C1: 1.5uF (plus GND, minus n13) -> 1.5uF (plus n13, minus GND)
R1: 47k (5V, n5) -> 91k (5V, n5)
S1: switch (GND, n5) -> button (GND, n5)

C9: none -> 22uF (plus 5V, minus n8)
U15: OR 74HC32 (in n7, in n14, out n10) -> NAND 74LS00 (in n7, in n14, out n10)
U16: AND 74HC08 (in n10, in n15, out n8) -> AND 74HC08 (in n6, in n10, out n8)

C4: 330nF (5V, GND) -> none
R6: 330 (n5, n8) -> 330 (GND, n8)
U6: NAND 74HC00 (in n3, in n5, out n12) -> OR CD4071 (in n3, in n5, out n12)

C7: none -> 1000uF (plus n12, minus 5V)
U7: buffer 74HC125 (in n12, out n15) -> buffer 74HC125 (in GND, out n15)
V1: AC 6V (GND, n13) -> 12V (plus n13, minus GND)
————
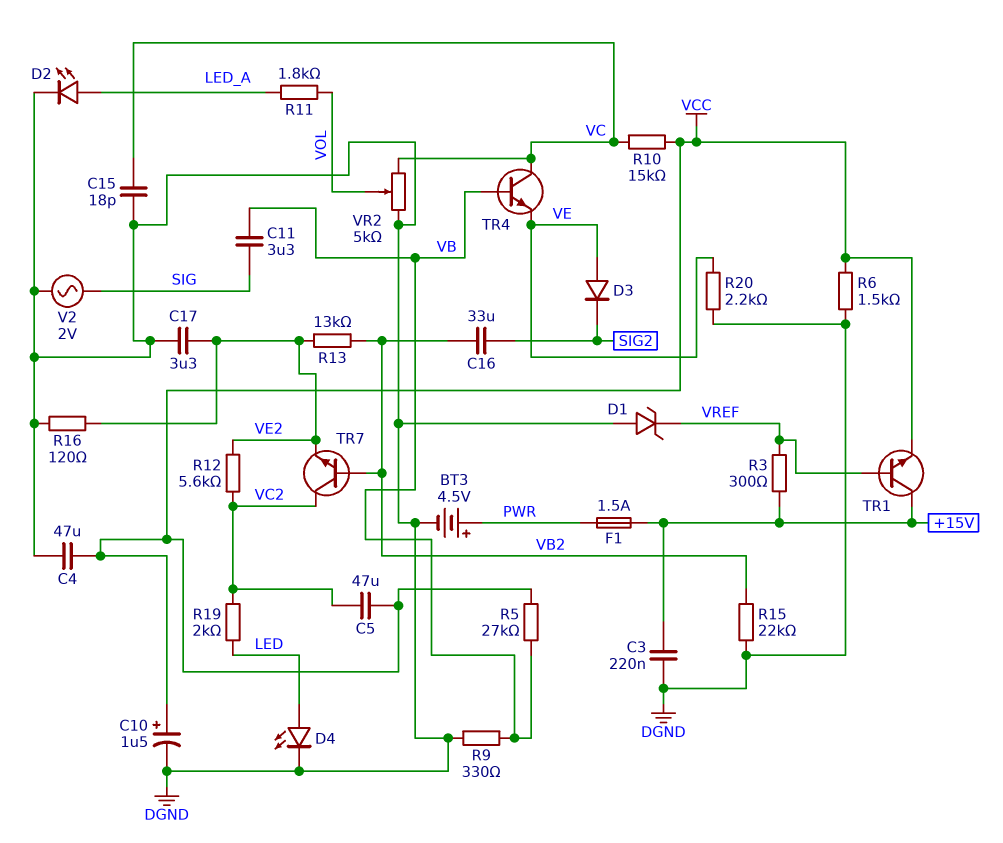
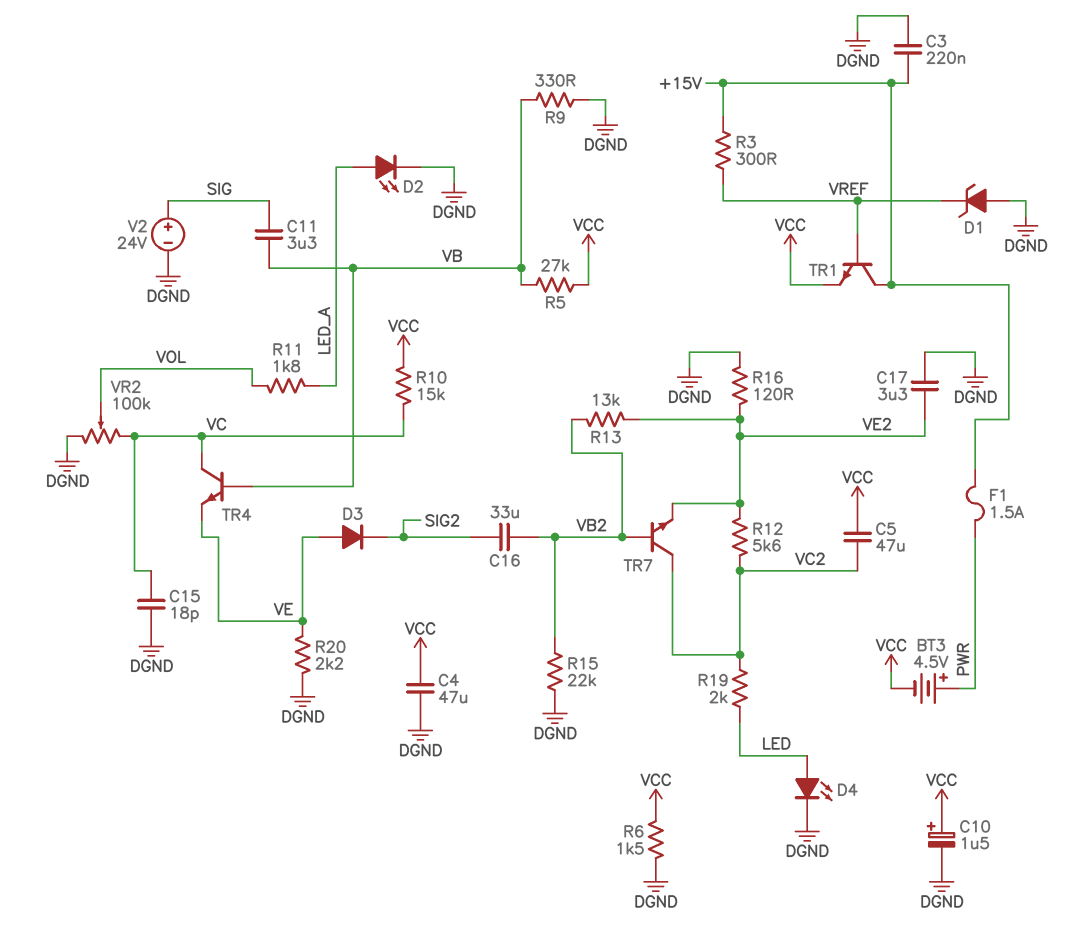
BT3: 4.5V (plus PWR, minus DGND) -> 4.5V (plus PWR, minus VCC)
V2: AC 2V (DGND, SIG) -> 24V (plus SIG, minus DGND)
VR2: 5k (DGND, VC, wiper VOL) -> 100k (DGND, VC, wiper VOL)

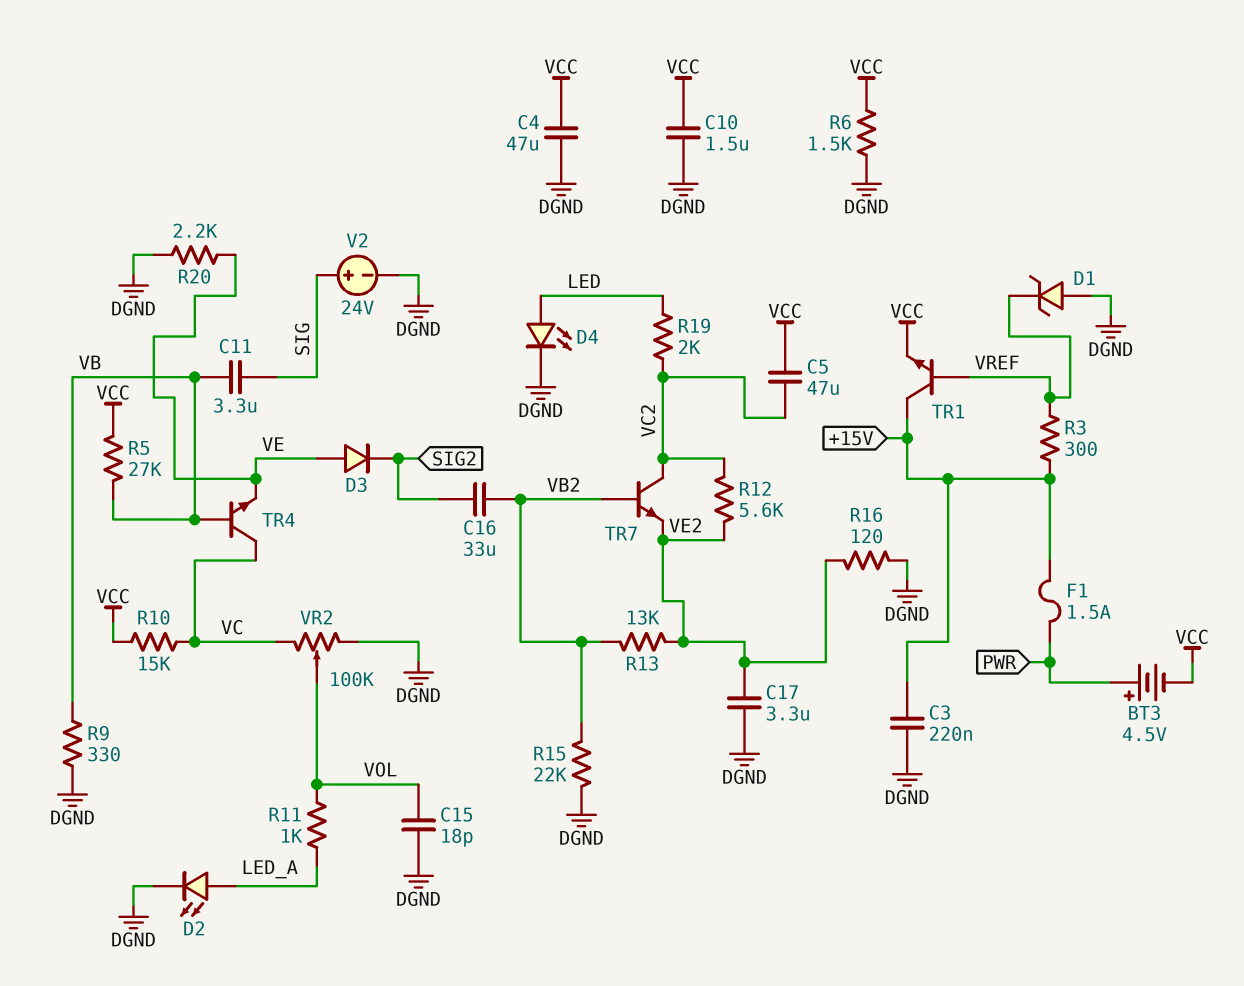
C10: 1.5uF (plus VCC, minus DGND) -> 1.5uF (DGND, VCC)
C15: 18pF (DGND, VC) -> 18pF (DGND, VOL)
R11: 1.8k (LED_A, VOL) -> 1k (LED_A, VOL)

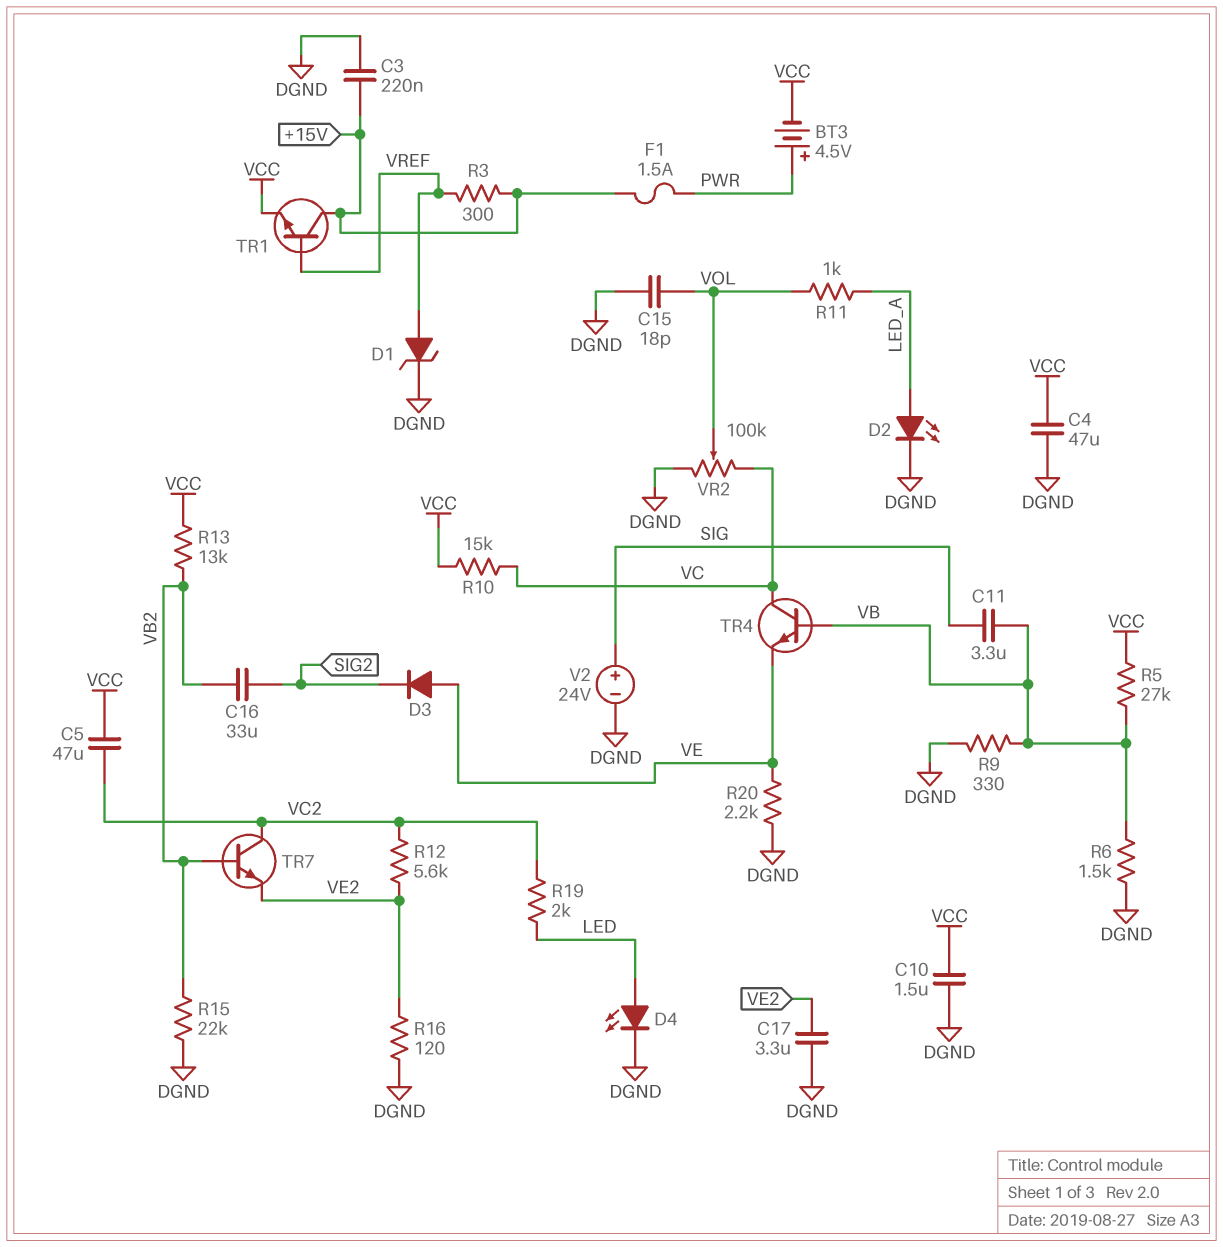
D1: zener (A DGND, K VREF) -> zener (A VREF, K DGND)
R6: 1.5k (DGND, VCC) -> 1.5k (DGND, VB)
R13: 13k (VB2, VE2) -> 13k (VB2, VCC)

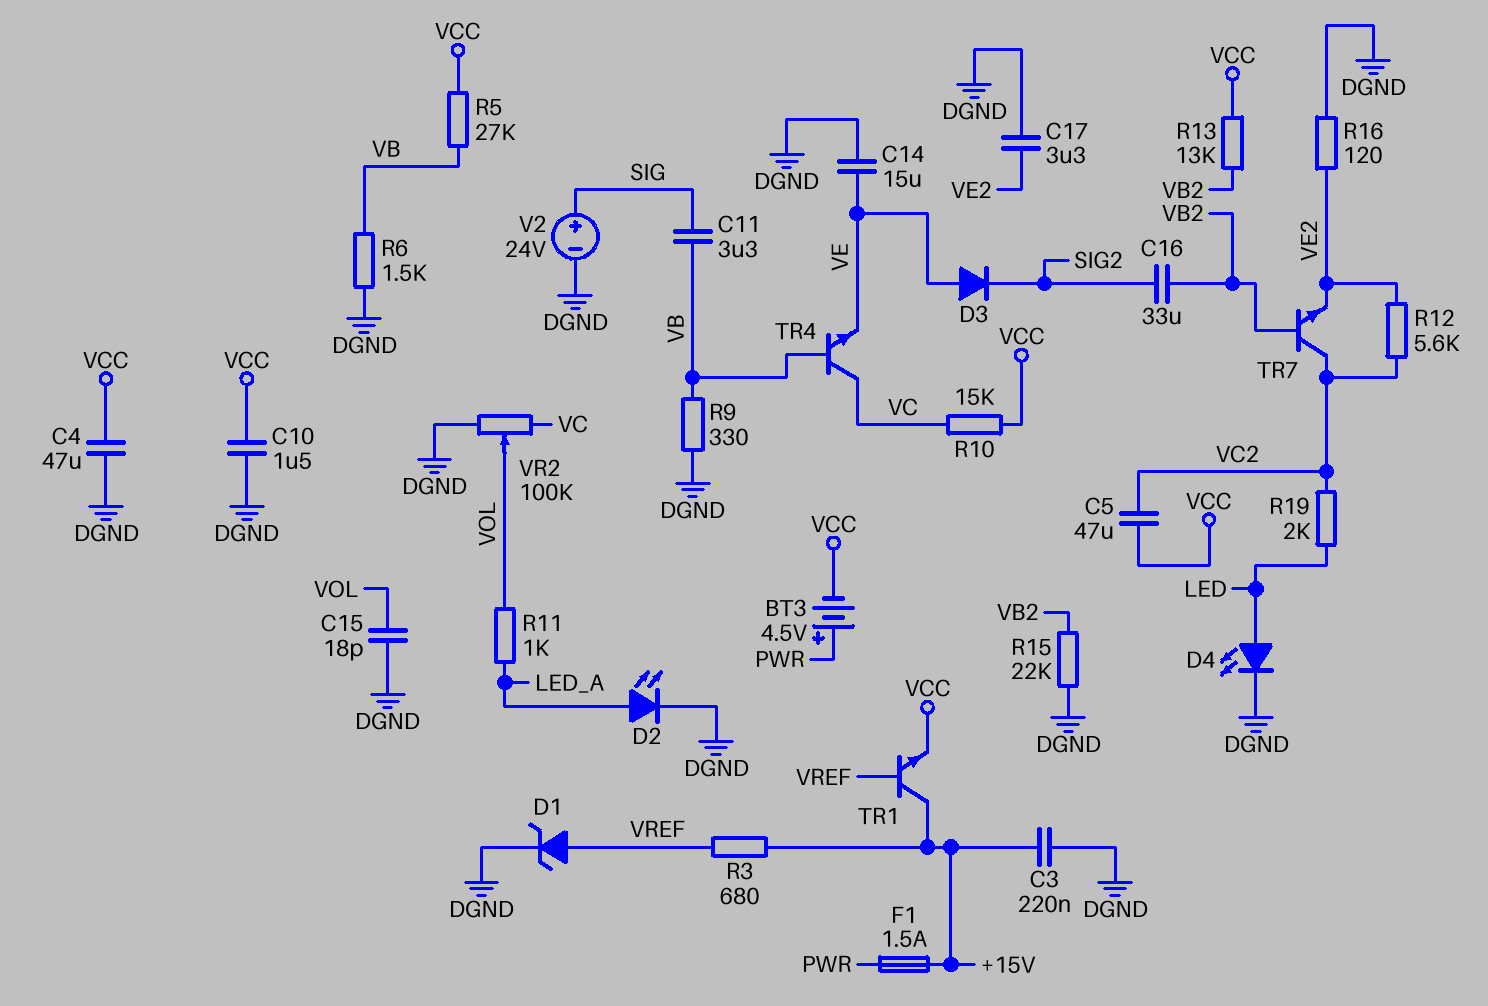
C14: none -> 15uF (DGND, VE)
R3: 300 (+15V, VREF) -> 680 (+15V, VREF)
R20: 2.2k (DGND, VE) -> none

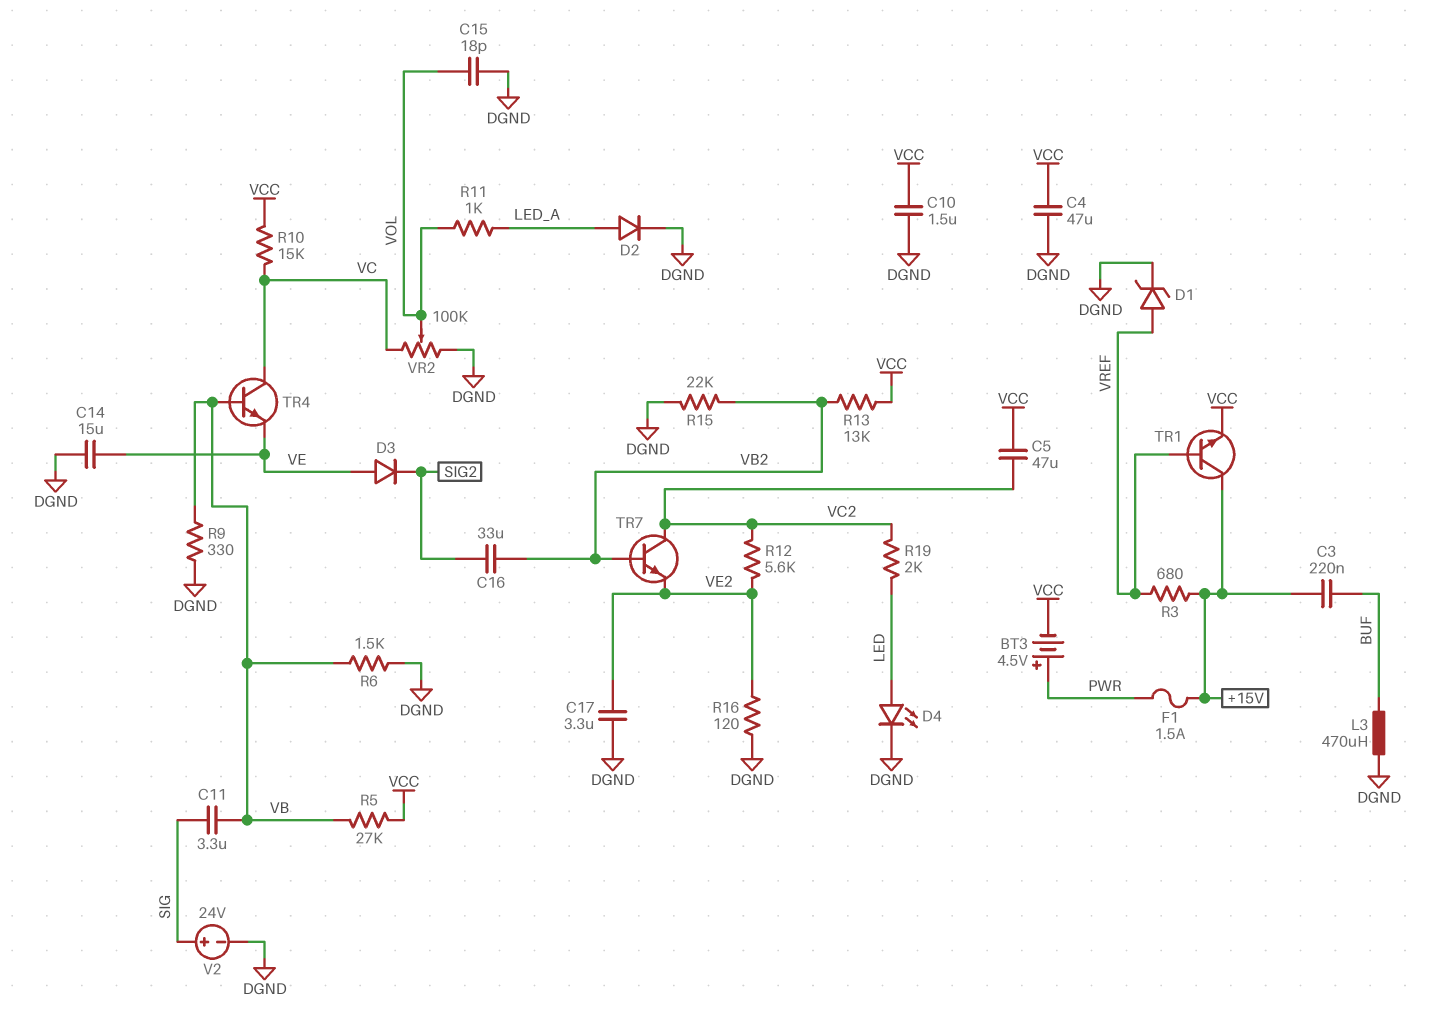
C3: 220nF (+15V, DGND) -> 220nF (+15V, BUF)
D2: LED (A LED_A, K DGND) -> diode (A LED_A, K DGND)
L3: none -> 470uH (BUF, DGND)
————
AIM OF THE EXERCISE: State how many lines of the records above contain the word "VREF", and give only that number.

TASK OUTPUT: 2